Stored dataset items
───
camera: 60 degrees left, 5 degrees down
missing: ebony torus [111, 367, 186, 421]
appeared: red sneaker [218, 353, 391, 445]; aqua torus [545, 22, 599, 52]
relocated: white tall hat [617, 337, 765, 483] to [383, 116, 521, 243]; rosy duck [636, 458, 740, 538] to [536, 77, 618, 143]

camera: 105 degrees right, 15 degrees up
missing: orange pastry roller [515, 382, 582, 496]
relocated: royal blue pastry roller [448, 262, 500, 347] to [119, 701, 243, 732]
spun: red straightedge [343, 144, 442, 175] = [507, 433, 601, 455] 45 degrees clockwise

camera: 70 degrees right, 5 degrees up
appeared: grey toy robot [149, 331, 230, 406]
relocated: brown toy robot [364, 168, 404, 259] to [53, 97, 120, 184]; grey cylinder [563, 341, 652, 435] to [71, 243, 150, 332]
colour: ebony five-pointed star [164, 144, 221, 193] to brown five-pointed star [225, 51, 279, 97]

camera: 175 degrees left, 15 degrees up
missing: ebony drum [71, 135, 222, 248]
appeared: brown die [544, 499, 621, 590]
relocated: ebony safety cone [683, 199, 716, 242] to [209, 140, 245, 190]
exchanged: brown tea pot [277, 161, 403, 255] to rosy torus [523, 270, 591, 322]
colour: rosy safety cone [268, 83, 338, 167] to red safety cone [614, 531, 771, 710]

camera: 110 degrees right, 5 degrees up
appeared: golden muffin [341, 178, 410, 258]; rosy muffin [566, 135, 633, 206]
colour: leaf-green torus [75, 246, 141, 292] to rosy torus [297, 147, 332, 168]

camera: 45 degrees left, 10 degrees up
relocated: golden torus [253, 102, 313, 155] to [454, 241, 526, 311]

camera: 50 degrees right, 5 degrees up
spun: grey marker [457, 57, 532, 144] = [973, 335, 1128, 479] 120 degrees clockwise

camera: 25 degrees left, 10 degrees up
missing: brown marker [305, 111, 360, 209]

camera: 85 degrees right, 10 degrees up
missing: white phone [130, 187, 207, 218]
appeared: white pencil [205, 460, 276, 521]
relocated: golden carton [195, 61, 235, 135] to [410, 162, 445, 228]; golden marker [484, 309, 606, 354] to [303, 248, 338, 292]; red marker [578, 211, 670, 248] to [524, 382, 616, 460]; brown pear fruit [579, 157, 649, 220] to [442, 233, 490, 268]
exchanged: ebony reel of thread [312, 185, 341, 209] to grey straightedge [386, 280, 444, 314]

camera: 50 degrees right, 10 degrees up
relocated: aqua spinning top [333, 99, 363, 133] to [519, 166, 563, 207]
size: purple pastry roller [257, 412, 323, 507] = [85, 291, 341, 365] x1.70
───
-- WHAT THE TASK REQUIRES --
Nothing should be left out. Reproduce all the entries precisely.

-- THE COMPLETED TASK --
camera: 60 degrees left, 5 degrees down
missing: ebony torus [111, 367, 186, 421]
appeared: red sneaker [218, 353, 391, 445]; aqua torus [545, 22, 599, 52]
relocated: white tall hat [617, 337, 765, 483] to [383, 116, 521, 243]; rosy duck [636, 458, 740, 538] to [536, 77, 618, 143]

camera: 105 degrees right, 15 degrees up
missing: orange pastry roller [515, 382, 582, 496]
relocated: royal blue pastry roller [448, 262, 500, 347] to [119, 701, 243, 732]
spun: red straightedge [343, 144, 442, 175] = [507, 433, 601, 455] 45 degrees clockwise

camera: 70 degrees right, 5 degrees up
appeared: grey toy robot [149, 331, 230, 406]
relocated: brown toy robot [364, 168, 404, 259] to [53, 97, 120, 184]; grey cylinder [563, 341, 652, 435] to [71, 243, 150, 332]
colour: ebony five-pointed star [164, 144, 221, 193] to brown five-pointed star [225, 51, 279, 97]

camera: 175 degrees left, 15 degrees up
missing: ebony drum [71, 135, 222, 248]
appeared: brown die [544, 499, 621, 590]
relocated: ebony safety cone [683, 199, 716, 242] to [209, 140, 245, 190]
exchanged: brown tea pot [277, 161, 403, 255] to rosy torus [523, 270, 591, 322]
colour: rosy safety cone [268, 83, 338, 167] to red safety cone [614, 531, 771, 710]

camera: 110 degrees right, 5 degrees up
appeared: golden muffin [341, 178, 410, 258]; rosy muffin [566, 135, 633, 206]
colour: leaf-green torus [75, 246, 141, 292] to rosy torus [297, 147, 332, 168]

camera: 45 degrees left, 10 degrees up
relocated: golden torus [253, 102, 313, 155] to [454, 241, 526, 311]

camera: 50 degrees right, 5 degrees up
spun: grey marker [457, 57, 532, 144] = [973, 335, 1128, 479] 120 degrees clockwise

camera: 25 degrees left, 10 degrees up
missing: brown marker [305, 111, 360, 209]

camera: 85 degrees right, 10 degrees up
missing: white phone [130, 187, 207, 218]
appeared: white pencil [205, 460, 276, 521]
relocated: golden carton [195, 61, 235, 135] to [410, 162, 445, 228]; golden marker [484, 309, 606, 354] to [303, 248, 338, 292]; red marker [578, 211, 670, 248] to [524, 382, 616, 460]; brown pear fruit [579, 157, 649, 220] to [442, 233, 490, 268]
exchanged: ebony reel of thread [312, 185, 341, 209] to grey straightedge [386, 280, 444, 314]

camera: 50 degrees right, 10 degrees up
relocated: aqua spinning top [333, 99, 363, 133] to [519, 166, 563, 207]
size: purple pastry roller [257, 412, 323, 507] = [85, 291, 341, 365] x1.70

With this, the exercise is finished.